[Exercise brief]: Go through the data and copy every line in which "camera" appears.

+++++

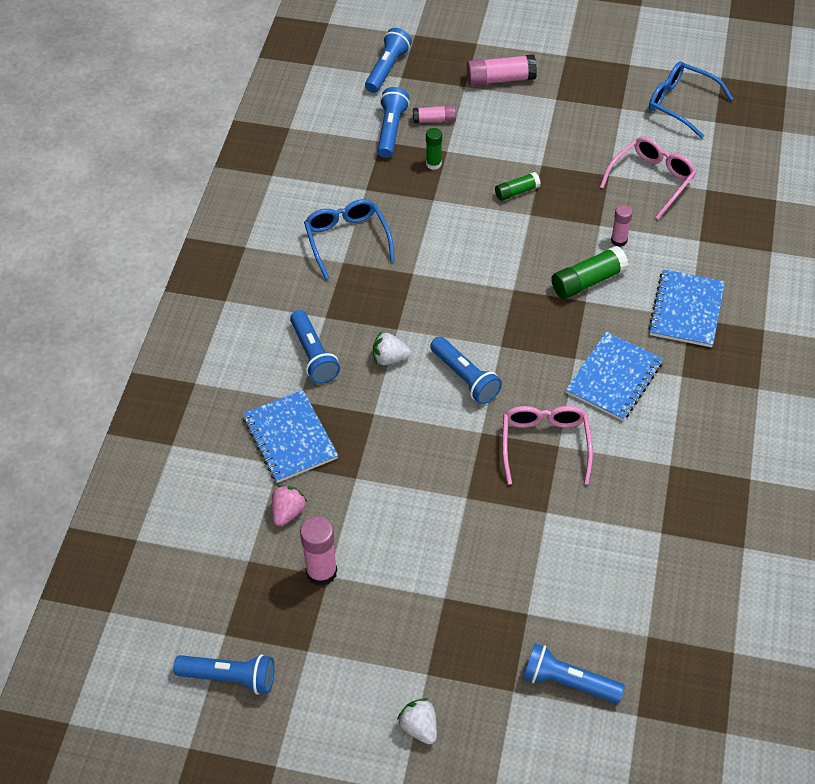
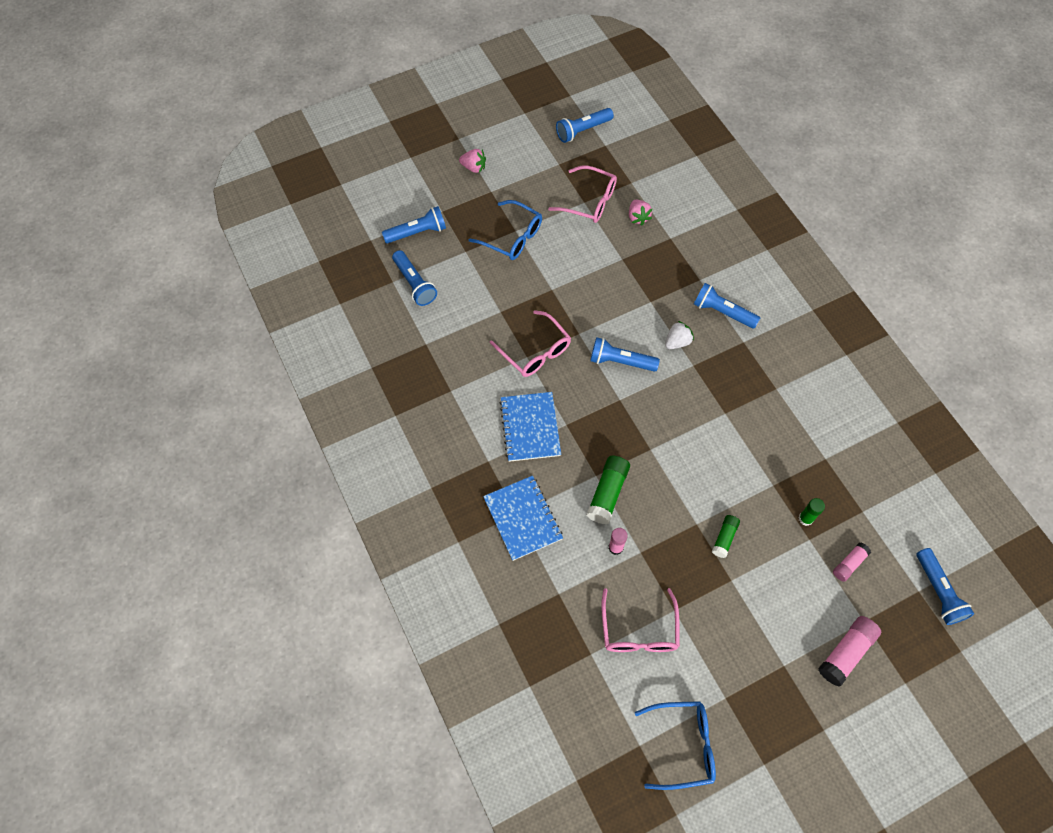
camera: 140 degrees right, 10 degrees up
(290, 438) = (680, 255): blue notebook -> none
(321, 572) = (589, 201): pink glue stick -> pink glasses
(347, 240) = (792, 407): blue glasses -> blue glasses (512, 237)
(391, 130) = (867, 528): blue flashlight -> blue flashlight (414, 284)
(419, 727) = (473, 167): white strawberry -> pink strawberry

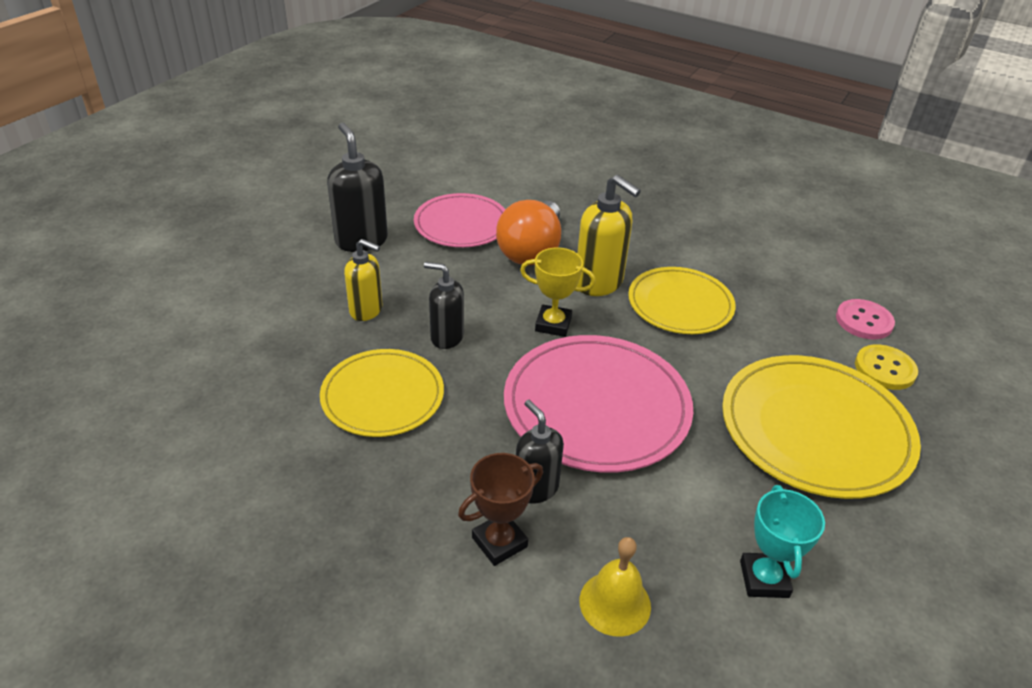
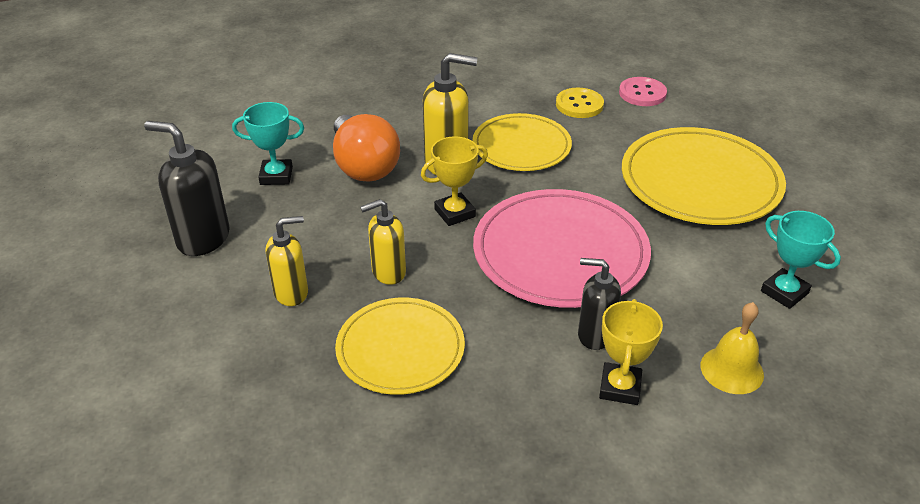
camera: 40 degrees left, 0 degrees up
(446, 337) = (388, 272): black soap dispenser -> yellow soap dispenser
(461, 224) = (276, 176): pink plate -> turquoise trophy
(499, 542) = (620, 387): brown trophy -> yellow trophy
(885, 369) = (689, 118): yellow button -> yellow button (579, 105)

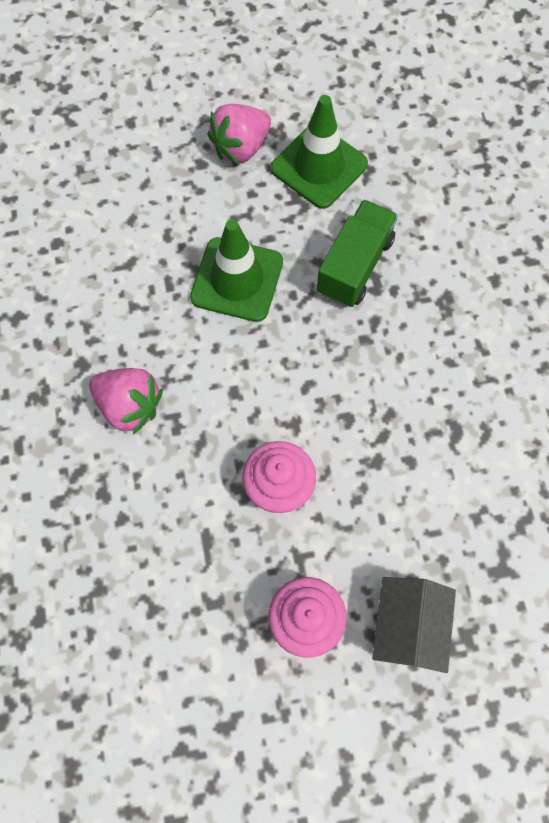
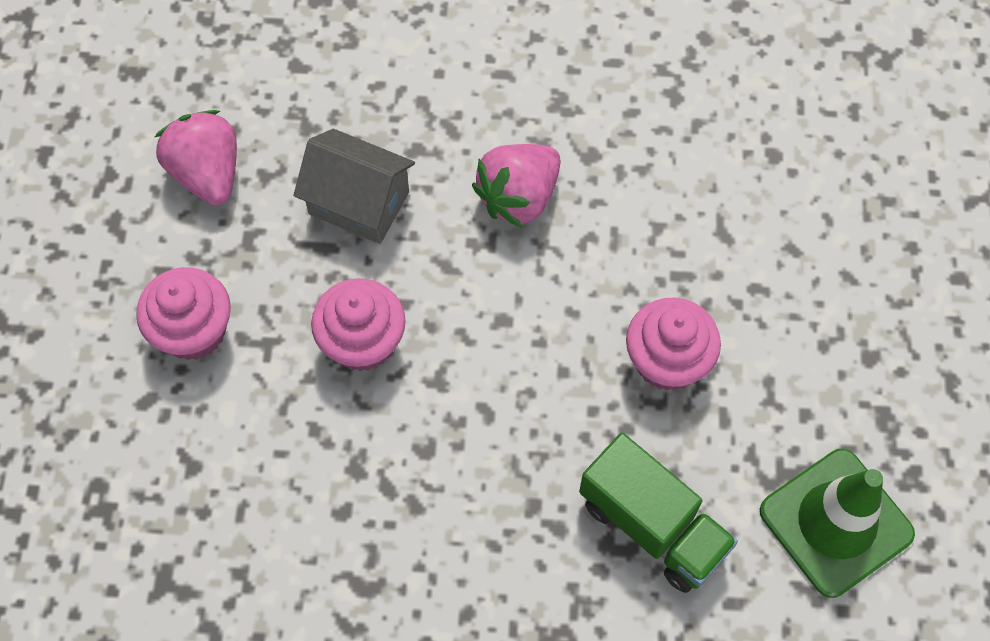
camera: 105 degrees right, 5 degrees down
(237, 279) = (667, 361): green traffic cone -> pink cupcake
(241, 148) = (889, 418): pink strawberry -> pink strawberry (207, 173)
(407, 626) = (142, 443): grey house -> grey house (359, 203)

+++++

[Solved exercise]:
camera: 140 degrees right, 10 degrees up
camera: 40 degrees left, 0 degrees up
camera: 105 degrees right, 5 degrees down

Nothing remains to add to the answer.